*WORK TASK*:
The full set of lines below has to be duplicated exactly, with no picture kept.

*DATASET EXTRACT*:

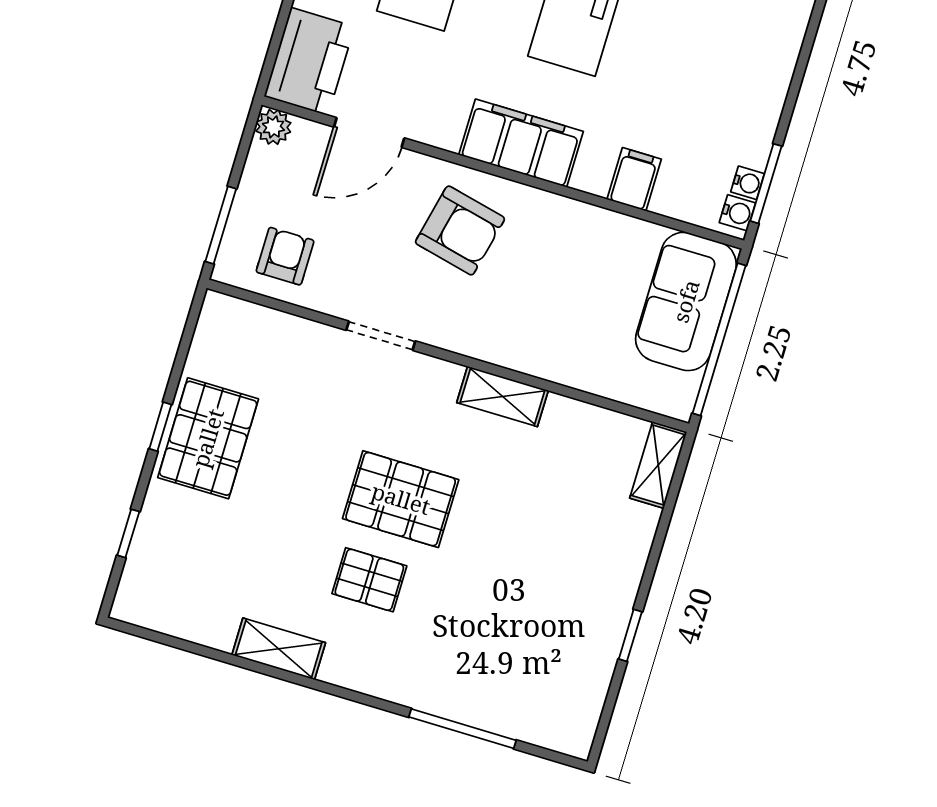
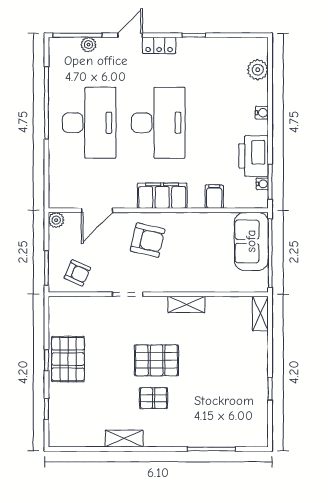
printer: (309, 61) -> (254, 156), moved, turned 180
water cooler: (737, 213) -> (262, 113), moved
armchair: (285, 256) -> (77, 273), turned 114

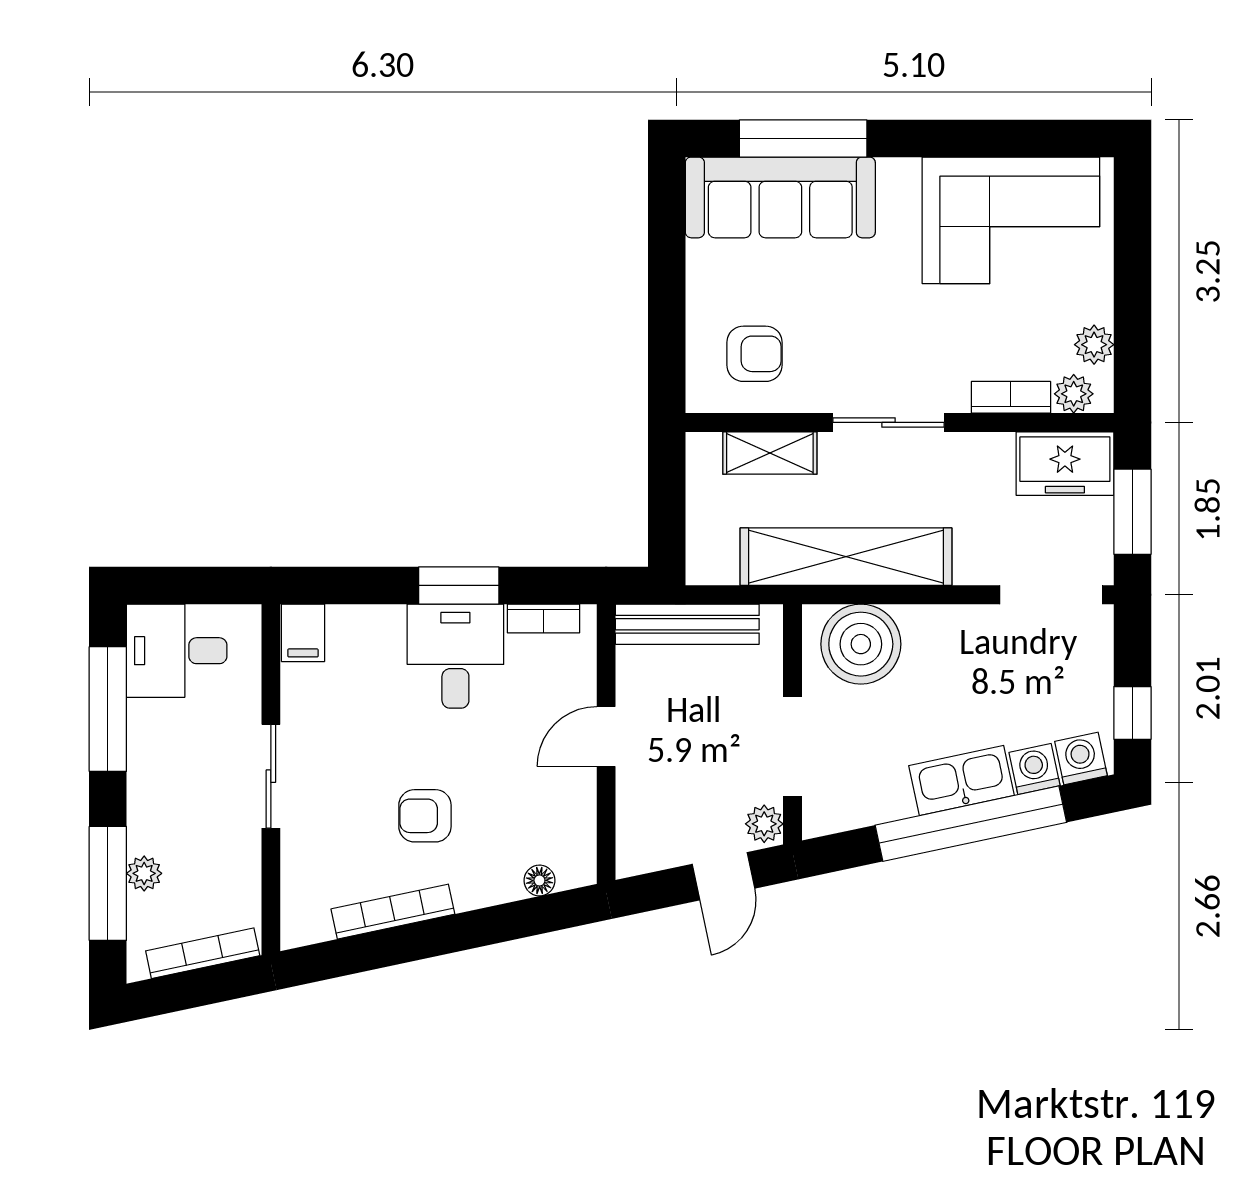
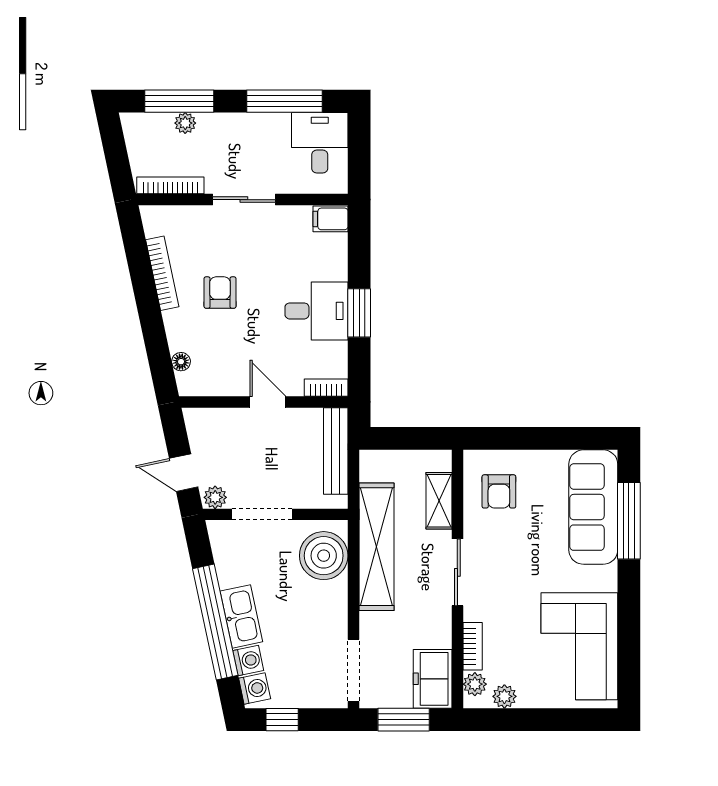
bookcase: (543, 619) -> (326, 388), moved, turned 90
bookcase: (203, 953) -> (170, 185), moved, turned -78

*SOLUTION TO THIS PROBLEM*:
printer: (309, 61) -> (254, 156), moved, turned 180
water cooler: (737, 213) -> (262, 113), moved
armchair: (285, 256) -> (77, 273), turned 114

bookcase: (543, 619) -> (326, 388), moved, turned 90
bookcase: (203, 953) -> (170, 185), moved, turned -78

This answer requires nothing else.